_WHAT IS BEING ASKED_
Please write out, exactly as given, every line of the entries below up to and including the line with "orange cube: [32,297,118,373]".

_DATA FOR THIS EXERCISE_
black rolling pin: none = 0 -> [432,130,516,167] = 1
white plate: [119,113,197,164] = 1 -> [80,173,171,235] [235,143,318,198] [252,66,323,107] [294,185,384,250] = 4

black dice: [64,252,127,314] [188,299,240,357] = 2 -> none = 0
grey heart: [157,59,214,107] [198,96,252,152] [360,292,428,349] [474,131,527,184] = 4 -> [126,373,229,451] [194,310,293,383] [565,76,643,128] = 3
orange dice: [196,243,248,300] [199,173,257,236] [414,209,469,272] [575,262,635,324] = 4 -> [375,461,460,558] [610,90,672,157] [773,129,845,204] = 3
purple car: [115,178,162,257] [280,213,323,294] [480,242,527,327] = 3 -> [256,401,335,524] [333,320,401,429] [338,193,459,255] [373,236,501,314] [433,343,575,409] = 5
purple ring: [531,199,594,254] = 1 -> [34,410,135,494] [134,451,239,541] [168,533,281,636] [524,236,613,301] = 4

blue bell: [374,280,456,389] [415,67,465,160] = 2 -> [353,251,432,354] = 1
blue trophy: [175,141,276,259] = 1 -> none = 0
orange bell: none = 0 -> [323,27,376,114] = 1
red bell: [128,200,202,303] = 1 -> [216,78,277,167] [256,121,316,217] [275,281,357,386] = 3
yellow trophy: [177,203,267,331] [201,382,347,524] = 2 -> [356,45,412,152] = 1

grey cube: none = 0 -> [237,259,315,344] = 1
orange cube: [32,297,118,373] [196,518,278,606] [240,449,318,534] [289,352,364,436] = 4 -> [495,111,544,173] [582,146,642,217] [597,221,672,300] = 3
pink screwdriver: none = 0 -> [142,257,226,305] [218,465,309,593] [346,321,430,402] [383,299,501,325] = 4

_FINAL ANSWER_
black rolling pin: none = 0 -> [432,130,516,167] = 1
white plate: [119,113,197,164] = 1 -> [80,173,171,235] [235,143,318,198] [252,66,323,107] [294,185,384,250] = 4

black dice: [64,252,127,314] [188,299,240,357] = 2 -> none = 0
grey heart: [157,59,214,107] [198,96,252,152] [360,292,428,349] [474,131,527,184] = 4 -> [126,373,229,451] [194,310,293,383] [565,76,643,128] = 3
orange dice: [196,243,248,300] [199,173,257,236] [414,209,469,272] [575,262,635,324] = 4 -> [375,461,460,558] [610,90,672,157] [773,129,845,204] = 3
purple car: [115,178,162,257] [280,213,323,294] [480,242,527,327] = 3 -> [256,401,335,524] [333,320,401,429] [338,193,459,255] [373,236,501,314] [433,343,575,409] = 5
purple ring: [531,199,594,254] = 1 -> [34,410,135,494] [134,451,239,541] [168,533,281,636] [524,236,613,301] = 4

blue bell: [374,280,456,389] [415,67,465,160] = 2 -> [353,251,432,354] = 1
blue trophy: [175,141,276,259] = 1 -> none = 0
orange bell: none = 0 -> [323,27,376,114] = 1
red bell: [128,200,202,303] = 1 -> [216,78,277,167] [256,121,316,217] [275,281,357,386] = 3
yellow trophy: [177,203,267,331] [201,382,347,524] = 2 -> [356,45,412,152] = 1

grey cube: none = 0 -> [237,259,315,344] = 1
orange cube: [32,297,118,373] [196,518,278,606] [240,449,318,534] [289,352,364,436] = 4 -> [495,111,544,173] [582,146,642,217] [597,221,672,300] = 3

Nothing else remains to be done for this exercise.